WORK ORDER =>
Pull every line with "resized" from the entries below.

LISTED RECORDS =>
● ● ● ● ●
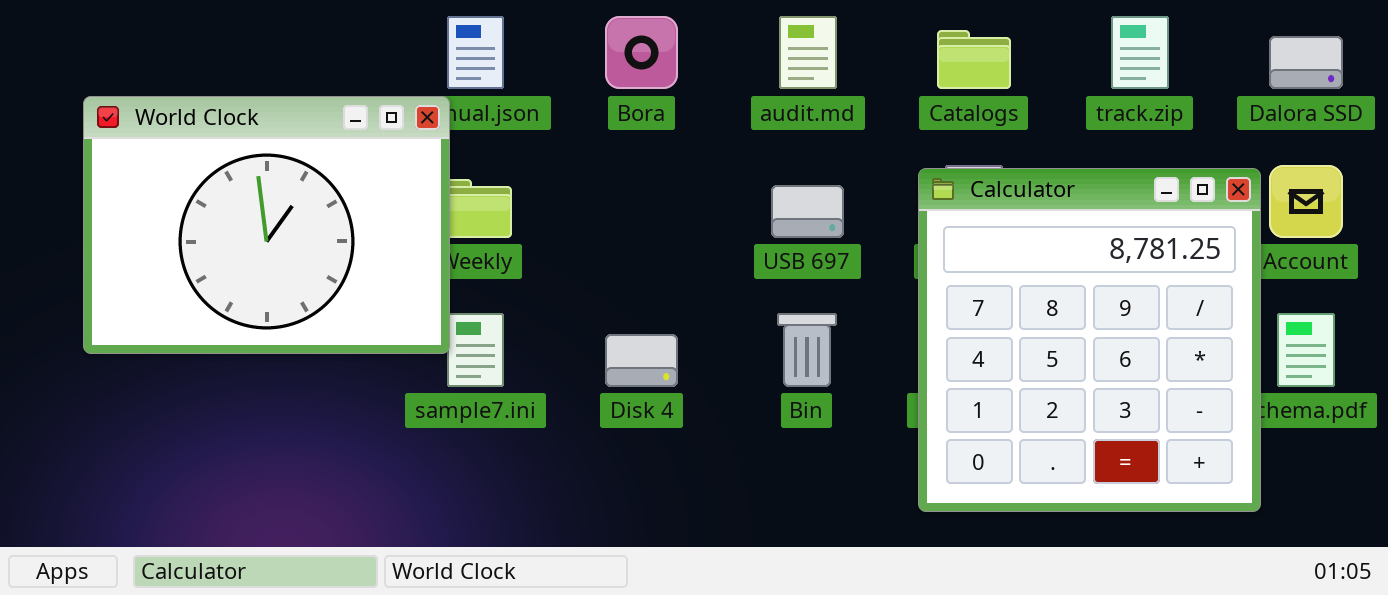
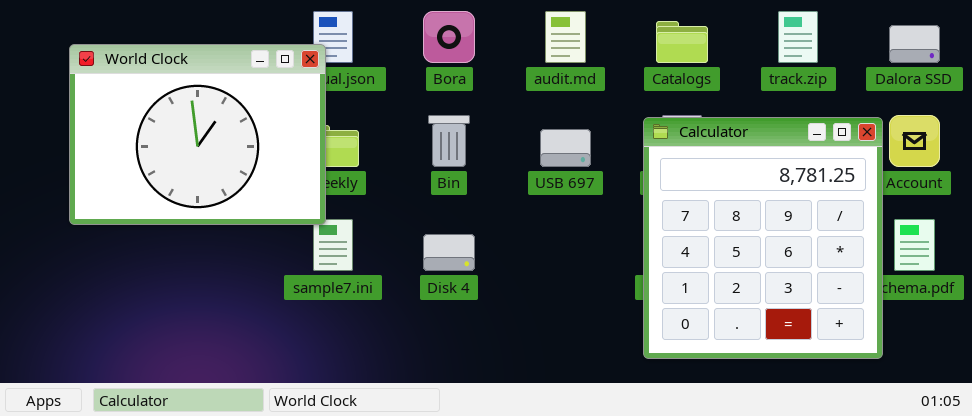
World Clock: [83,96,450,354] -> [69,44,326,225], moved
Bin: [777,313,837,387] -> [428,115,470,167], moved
● ● ● ● ●
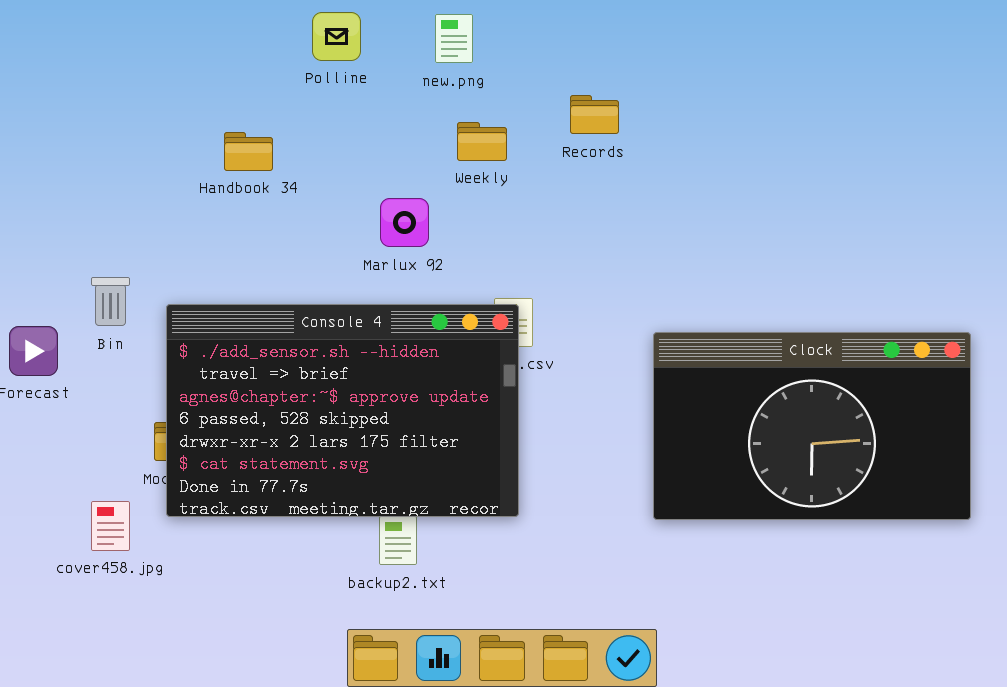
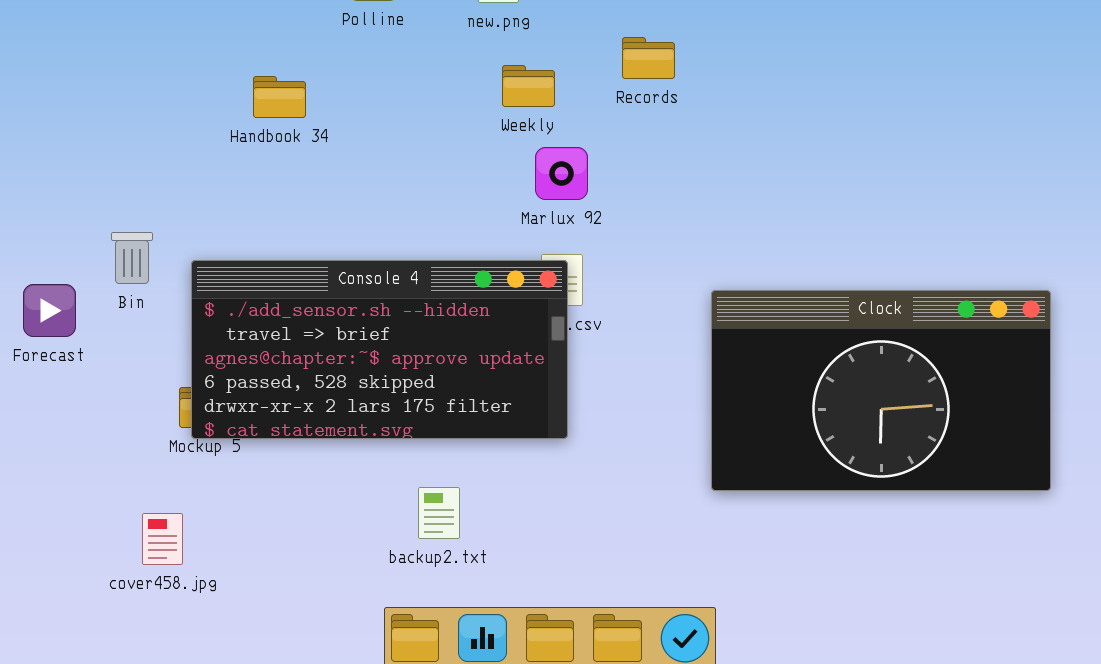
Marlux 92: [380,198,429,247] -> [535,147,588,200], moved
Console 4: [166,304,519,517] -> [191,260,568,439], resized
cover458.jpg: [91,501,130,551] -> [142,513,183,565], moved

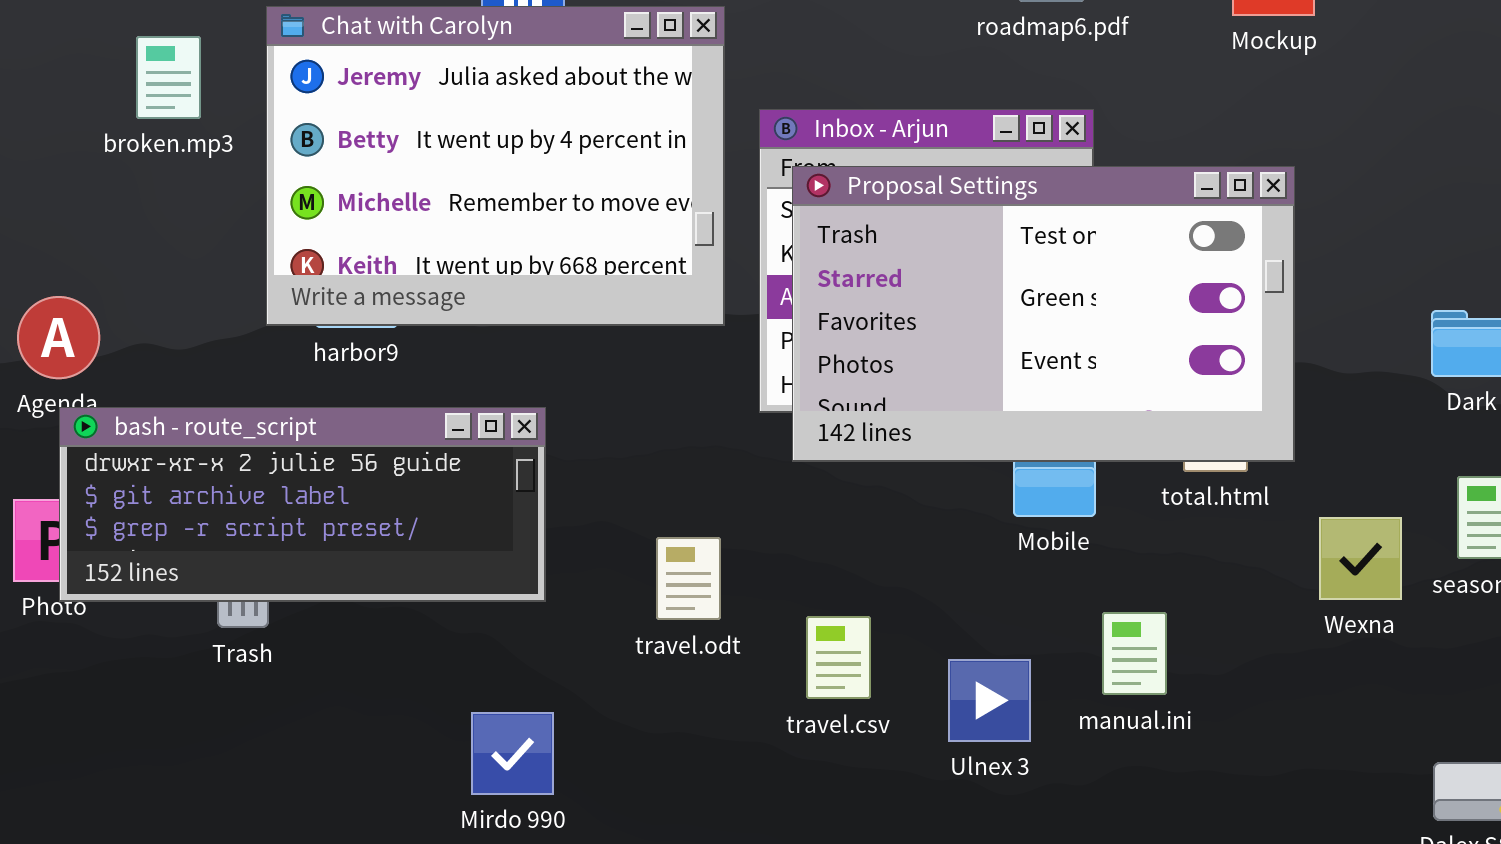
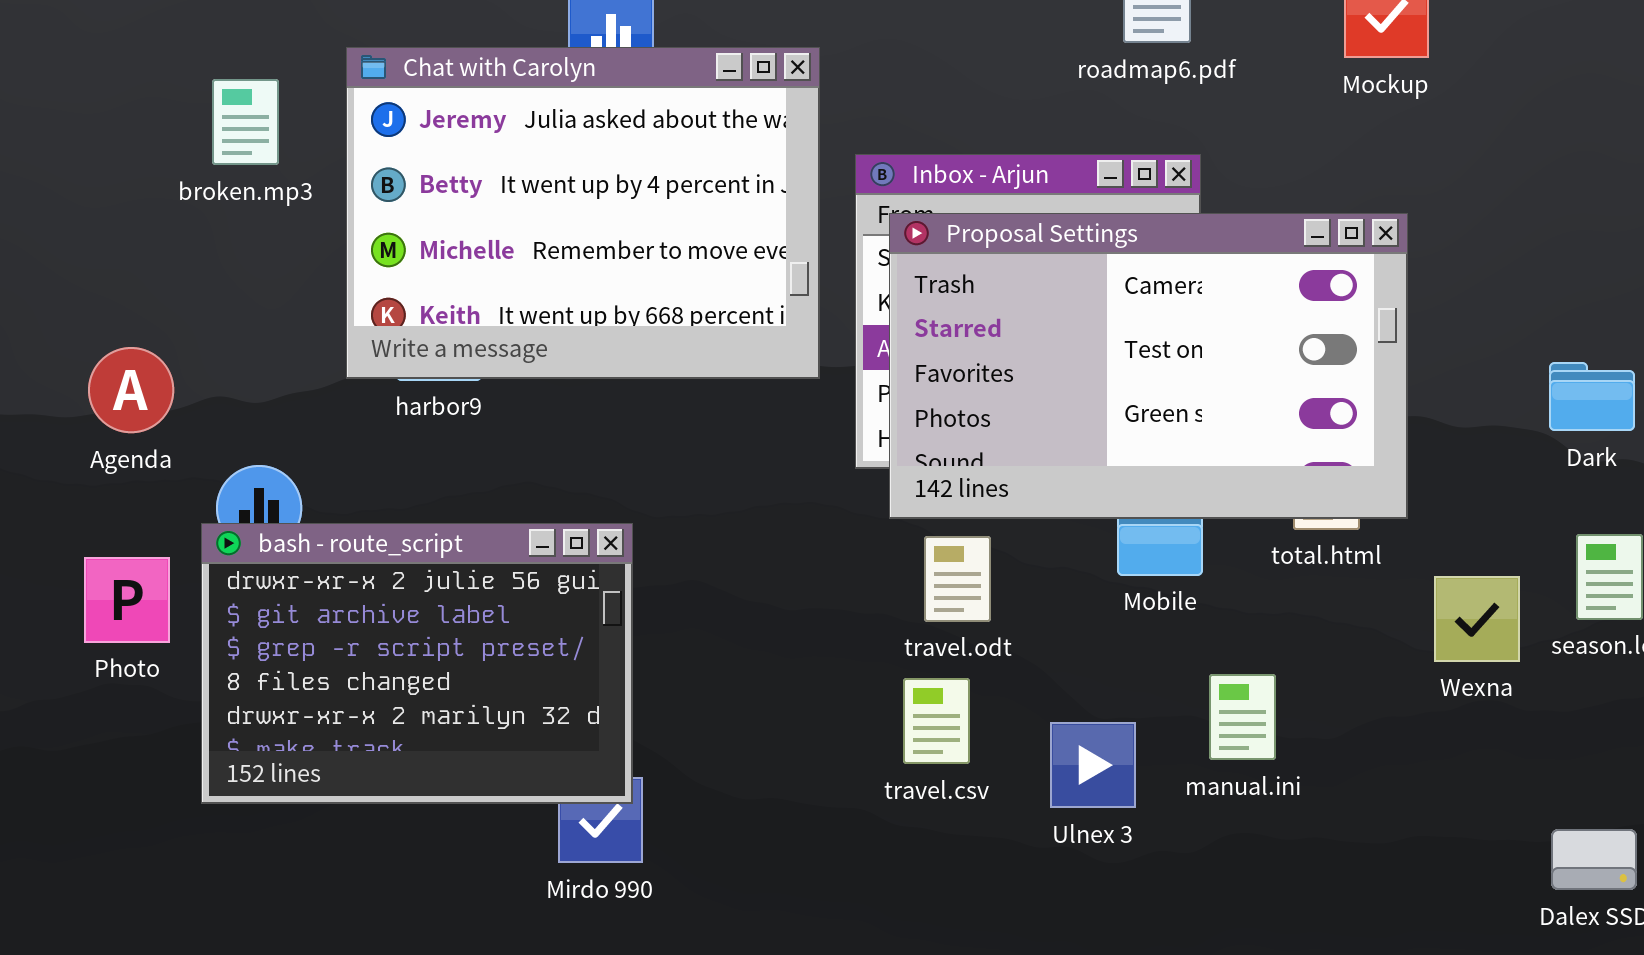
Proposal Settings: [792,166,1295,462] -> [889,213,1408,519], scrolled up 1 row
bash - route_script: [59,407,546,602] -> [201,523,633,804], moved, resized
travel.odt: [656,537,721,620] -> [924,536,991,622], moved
● ● ● ● ●
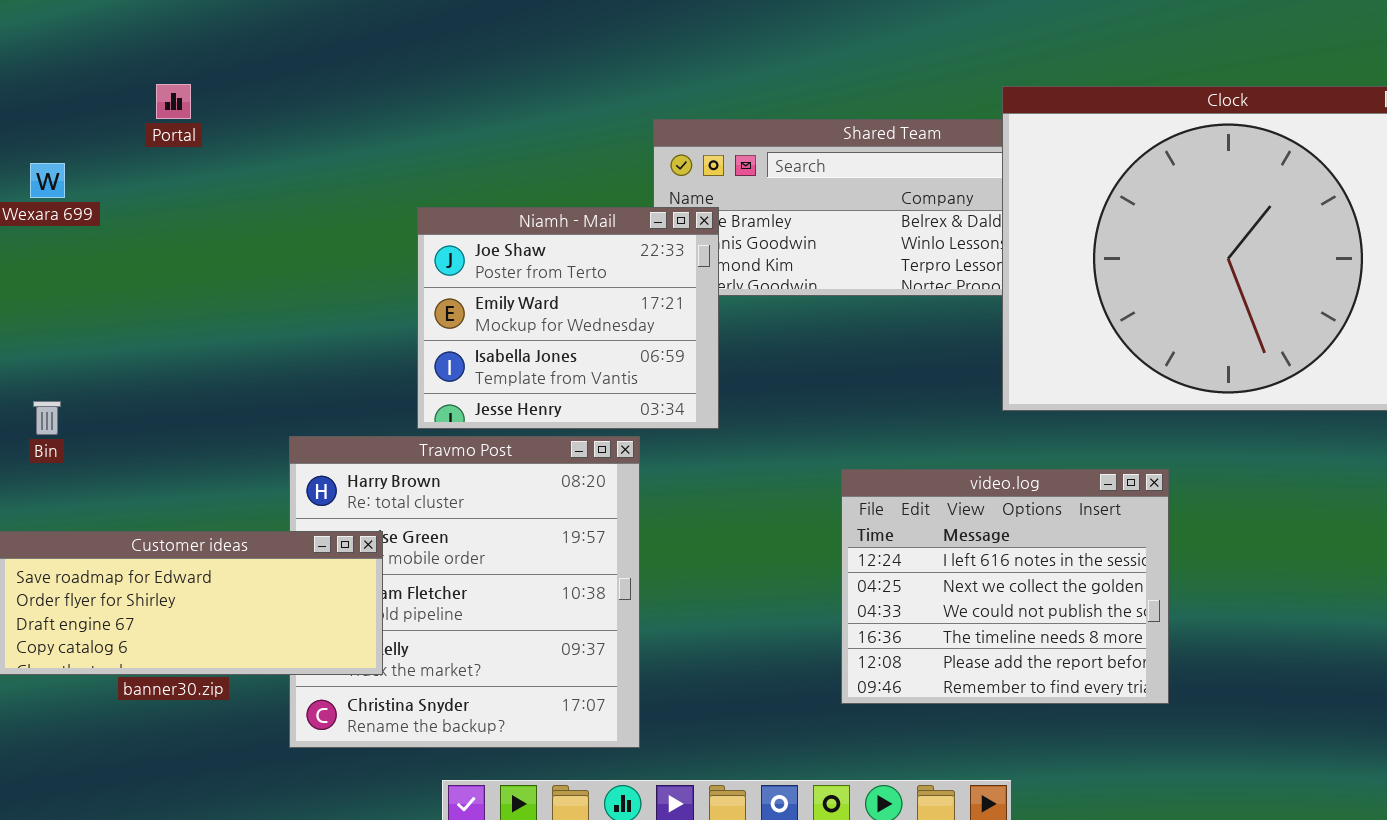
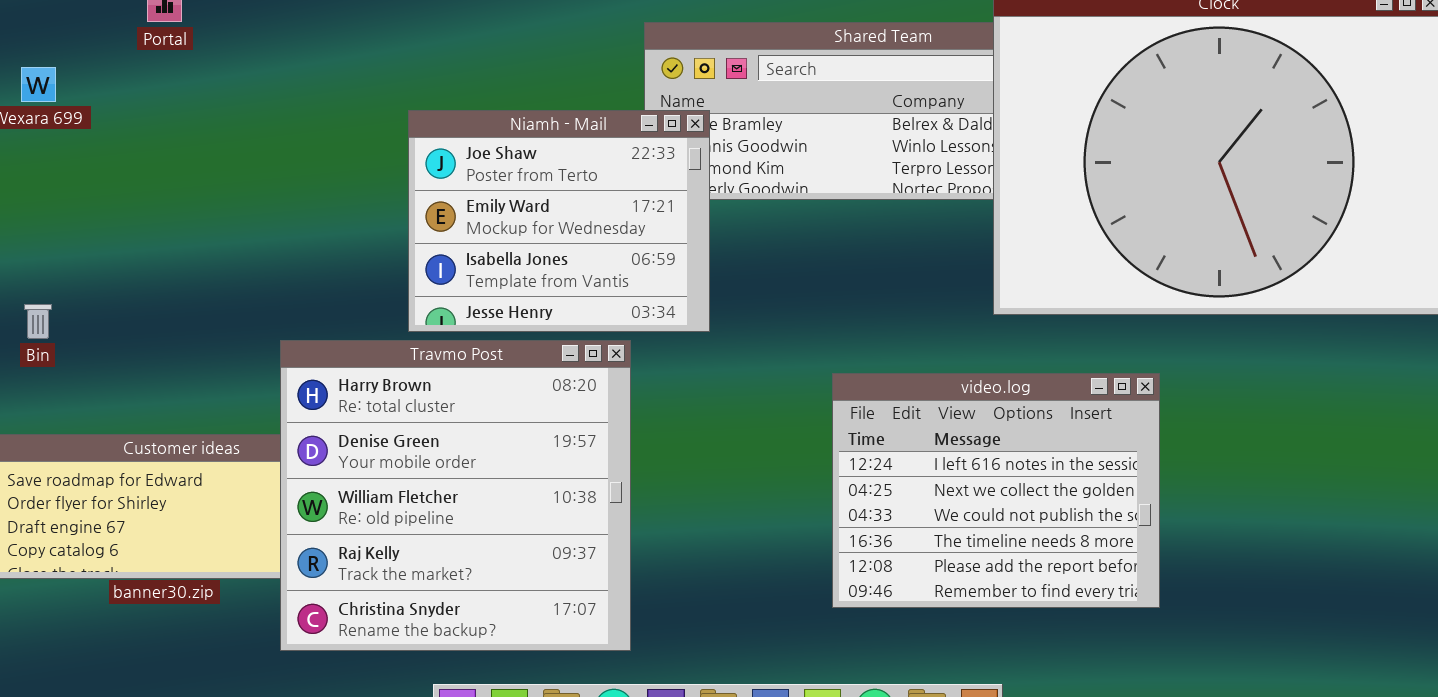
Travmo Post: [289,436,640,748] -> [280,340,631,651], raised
● ● ● ● ●
EXPECTED OUTPUT =>
Console 4: [166,304,519,517] -> [191,260,568,439], resized
bash - route_script: [59,407,546,602] -> [201,523,633,804], moved, resized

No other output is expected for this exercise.